■ Work task ■
Look through the material below. Return exactly the lines from the one with "L2: 3.3uH (3V3, IC3/ADJ) -> none" through the one with "V1: 5V (plus", both included.

Top of Provided records

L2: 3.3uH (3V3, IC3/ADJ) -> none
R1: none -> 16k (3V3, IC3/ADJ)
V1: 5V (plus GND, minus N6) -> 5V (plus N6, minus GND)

Bottom of Provided records
Top of Provided records

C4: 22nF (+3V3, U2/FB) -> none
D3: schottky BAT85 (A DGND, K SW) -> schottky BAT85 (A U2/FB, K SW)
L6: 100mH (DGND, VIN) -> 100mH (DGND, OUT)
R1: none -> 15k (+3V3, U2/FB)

Bottom of Provided records

■ Exercise response ■
L2: 3.3uH (3V3, IC3/ADJ) -> none
R1: none -> 16k (3V3, IC3/ADJ)
V1: 5V (plus GND, minus N6) -> 5V (plus N6, minus GND)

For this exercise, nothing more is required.